TASK TO COMPLETE
Swap "midpoint" for "center point" in everything from the start of the records down to the line containing "spinner [764, 332]", and reproduce only those lines with nothing else altered.

GIVEN ENTRIES
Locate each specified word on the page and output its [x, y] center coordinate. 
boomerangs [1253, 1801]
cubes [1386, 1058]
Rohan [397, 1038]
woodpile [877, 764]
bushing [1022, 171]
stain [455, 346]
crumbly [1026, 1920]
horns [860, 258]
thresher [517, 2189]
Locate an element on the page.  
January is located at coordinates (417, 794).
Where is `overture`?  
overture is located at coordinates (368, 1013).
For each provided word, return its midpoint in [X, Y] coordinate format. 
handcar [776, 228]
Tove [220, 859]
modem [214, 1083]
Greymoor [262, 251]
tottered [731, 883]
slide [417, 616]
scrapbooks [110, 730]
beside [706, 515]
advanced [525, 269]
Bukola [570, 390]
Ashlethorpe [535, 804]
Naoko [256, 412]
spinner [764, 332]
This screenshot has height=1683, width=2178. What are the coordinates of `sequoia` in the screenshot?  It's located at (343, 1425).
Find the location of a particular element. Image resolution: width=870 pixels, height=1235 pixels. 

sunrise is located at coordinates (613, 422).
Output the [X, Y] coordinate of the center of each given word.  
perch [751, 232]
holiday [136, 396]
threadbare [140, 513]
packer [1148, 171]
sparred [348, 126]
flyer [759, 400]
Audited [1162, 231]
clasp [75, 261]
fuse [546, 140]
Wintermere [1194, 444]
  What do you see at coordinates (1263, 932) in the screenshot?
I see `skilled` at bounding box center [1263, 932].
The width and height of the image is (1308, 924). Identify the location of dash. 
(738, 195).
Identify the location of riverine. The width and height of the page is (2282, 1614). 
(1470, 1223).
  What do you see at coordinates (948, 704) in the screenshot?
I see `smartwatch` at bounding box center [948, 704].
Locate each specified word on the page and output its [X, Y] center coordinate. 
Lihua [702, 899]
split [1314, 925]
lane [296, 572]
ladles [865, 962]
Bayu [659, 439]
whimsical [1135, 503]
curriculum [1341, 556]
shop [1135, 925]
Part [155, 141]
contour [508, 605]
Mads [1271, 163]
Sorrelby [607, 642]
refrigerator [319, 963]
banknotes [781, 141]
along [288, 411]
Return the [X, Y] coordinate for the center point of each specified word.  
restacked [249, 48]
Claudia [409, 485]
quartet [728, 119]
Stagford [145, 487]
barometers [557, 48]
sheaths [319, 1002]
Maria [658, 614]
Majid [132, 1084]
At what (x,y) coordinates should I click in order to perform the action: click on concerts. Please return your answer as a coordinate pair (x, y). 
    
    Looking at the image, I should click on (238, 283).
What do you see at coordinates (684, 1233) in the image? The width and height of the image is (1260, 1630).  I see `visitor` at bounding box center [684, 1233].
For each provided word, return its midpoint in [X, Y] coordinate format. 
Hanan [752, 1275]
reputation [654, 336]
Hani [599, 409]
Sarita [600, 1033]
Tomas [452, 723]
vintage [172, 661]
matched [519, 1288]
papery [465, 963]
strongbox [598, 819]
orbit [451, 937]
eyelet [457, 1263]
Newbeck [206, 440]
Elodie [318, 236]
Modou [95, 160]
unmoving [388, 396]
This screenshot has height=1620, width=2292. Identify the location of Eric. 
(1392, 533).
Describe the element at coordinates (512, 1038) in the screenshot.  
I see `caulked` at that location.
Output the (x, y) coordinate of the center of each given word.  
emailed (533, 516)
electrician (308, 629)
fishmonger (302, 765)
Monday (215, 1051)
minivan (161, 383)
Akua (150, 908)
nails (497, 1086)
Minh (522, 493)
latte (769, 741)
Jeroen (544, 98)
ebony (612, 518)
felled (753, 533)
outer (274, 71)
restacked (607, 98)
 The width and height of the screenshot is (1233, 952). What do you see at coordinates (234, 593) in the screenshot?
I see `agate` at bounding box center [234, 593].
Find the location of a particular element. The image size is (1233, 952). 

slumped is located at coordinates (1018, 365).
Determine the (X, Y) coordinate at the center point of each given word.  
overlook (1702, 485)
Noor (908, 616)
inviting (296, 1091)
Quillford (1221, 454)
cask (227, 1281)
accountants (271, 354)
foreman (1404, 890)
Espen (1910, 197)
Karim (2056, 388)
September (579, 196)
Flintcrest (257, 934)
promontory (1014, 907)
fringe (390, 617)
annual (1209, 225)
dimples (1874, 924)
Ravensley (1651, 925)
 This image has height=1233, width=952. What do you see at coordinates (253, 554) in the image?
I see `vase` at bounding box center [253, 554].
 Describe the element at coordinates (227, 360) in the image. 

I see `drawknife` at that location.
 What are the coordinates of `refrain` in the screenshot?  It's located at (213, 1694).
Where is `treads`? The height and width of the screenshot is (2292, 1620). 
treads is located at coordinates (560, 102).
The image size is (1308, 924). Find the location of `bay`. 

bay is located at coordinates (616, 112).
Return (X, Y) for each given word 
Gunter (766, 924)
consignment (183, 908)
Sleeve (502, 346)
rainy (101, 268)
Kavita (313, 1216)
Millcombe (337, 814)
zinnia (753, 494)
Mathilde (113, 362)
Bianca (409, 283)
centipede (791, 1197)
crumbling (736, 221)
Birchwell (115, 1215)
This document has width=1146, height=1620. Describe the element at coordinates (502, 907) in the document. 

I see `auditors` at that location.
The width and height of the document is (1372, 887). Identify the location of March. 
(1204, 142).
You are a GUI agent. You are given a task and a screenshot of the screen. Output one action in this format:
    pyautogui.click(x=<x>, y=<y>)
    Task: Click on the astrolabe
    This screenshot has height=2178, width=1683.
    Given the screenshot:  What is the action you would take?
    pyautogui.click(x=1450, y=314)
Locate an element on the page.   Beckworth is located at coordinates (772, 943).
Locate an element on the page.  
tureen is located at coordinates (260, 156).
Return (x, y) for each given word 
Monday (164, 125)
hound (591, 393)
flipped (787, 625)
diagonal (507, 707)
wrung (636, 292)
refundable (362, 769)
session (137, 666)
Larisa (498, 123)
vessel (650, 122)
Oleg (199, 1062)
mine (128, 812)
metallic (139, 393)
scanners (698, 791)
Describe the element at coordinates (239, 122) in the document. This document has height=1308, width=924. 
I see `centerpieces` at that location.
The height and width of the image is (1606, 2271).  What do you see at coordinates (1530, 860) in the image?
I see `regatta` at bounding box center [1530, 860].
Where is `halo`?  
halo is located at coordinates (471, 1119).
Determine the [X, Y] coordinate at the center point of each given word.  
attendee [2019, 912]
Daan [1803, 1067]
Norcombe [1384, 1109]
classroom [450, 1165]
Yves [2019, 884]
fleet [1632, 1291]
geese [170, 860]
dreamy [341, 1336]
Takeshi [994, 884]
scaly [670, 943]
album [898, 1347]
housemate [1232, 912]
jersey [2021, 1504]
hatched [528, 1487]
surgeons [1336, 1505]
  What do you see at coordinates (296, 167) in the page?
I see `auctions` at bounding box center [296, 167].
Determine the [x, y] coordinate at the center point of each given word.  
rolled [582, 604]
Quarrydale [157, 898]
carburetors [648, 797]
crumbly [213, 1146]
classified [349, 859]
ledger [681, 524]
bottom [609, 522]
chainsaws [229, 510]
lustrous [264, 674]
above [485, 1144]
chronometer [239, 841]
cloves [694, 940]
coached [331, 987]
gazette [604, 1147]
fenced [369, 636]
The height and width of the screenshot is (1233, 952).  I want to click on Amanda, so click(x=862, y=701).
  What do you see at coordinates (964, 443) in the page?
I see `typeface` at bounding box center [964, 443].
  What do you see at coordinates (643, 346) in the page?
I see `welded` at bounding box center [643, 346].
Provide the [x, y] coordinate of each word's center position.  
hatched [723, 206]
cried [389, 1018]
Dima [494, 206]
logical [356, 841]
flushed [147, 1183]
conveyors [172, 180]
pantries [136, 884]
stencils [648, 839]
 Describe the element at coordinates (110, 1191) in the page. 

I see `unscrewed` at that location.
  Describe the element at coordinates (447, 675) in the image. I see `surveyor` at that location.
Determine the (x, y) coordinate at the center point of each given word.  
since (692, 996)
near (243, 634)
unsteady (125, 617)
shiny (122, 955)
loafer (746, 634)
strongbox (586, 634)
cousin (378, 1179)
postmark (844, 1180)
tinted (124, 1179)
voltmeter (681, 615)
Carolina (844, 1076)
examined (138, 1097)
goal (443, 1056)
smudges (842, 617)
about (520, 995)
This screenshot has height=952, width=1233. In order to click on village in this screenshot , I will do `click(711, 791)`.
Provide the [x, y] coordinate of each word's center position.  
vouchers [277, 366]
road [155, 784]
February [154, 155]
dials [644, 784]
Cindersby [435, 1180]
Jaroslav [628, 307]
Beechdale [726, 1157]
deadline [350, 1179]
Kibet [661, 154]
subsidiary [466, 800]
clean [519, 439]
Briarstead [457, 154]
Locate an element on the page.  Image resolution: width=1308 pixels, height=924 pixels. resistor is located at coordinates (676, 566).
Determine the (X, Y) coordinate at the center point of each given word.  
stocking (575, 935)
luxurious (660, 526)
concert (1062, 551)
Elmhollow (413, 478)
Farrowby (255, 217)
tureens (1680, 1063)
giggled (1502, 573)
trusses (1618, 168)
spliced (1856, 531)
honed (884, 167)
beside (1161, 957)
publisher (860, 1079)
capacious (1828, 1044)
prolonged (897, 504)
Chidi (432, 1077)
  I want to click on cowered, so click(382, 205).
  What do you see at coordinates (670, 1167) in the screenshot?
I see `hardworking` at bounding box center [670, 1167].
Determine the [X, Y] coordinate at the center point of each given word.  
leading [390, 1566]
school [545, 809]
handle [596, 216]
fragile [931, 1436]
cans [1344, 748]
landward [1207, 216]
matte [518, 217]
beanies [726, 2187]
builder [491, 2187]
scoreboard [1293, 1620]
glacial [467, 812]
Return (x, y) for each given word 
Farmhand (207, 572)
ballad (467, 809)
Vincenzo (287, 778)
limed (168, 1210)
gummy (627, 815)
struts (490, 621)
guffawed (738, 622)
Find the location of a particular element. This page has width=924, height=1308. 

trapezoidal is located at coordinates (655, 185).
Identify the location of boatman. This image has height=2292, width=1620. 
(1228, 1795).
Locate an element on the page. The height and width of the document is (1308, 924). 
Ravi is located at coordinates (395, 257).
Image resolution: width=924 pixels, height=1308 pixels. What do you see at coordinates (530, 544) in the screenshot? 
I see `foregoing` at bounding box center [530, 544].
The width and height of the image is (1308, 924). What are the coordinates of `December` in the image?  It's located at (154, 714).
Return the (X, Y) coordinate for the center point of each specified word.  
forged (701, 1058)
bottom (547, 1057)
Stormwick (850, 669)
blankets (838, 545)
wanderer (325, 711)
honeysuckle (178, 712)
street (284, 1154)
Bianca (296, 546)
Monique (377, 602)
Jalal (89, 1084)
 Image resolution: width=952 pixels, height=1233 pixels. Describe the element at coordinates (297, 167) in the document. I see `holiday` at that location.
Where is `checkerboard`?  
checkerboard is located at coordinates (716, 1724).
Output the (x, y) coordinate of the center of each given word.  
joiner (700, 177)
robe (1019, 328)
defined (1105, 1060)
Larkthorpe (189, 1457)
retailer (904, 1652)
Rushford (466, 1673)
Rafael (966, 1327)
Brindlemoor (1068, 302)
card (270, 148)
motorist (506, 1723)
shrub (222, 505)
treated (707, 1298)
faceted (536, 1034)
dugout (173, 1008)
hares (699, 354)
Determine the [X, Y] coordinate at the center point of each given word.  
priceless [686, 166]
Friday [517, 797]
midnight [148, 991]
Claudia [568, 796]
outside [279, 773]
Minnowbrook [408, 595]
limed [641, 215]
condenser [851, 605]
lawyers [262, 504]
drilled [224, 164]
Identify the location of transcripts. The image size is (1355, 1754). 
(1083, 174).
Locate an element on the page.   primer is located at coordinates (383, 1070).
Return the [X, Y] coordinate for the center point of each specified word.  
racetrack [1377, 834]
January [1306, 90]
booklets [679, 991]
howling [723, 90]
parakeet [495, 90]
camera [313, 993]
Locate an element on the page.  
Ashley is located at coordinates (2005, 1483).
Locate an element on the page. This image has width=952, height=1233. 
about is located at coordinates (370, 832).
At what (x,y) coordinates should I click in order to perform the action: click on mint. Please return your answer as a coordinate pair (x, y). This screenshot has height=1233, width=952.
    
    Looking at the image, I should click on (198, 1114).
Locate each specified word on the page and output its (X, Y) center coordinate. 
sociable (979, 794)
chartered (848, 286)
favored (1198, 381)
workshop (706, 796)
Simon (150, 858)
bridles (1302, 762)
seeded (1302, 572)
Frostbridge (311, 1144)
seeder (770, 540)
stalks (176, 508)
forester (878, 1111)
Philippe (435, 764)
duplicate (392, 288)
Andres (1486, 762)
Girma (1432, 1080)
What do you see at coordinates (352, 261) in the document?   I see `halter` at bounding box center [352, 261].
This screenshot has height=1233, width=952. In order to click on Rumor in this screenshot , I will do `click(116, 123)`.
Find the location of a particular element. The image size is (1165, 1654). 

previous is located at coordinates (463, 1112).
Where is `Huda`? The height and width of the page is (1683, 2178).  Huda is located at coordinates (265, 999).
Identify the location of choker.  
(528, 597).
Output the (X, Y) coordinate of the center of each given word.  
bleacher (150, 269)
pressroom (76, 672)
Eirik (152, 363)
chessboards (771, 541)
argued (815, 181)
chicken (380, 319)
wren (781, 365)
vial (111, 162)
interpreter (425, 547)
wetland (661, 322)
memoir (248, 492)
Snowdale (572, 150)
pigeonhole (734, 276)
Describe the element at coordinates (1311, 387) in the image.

SOLUTION FOR THIS PROBLEM
Locate each specified word on the page and output its [x, y] center coordinate. 
boomerangs [1253, 1801]
cubes [1386, 1058]
Rohan [397, 1038]
woodpile [877, 764]
bushing [1022, 171]
stain [455, 346]
crumbly [1026, 1920]
horns [860, 258]
thresher [517, 2189]
Locate an element on the page.  
January is located at coordinates (417, 794).
Where is `overture`?  
overture is located at coordinates (368, 1013).
For each provided word, return its center point in [X, Y] coordinate format. 
handcar [776, 228]
Tove [220, 859]
modem [214, 1083]
Greymoor [262, 251]
tottered [731, 883]
slide [417, 616]
scrapbooks [110, 730]
beside [706, 515]
advanced [525, 269]
Bukola [570, 390]
Ashlethorpe [535, 804]
Naoko [256, 412]
spinner [764, 332]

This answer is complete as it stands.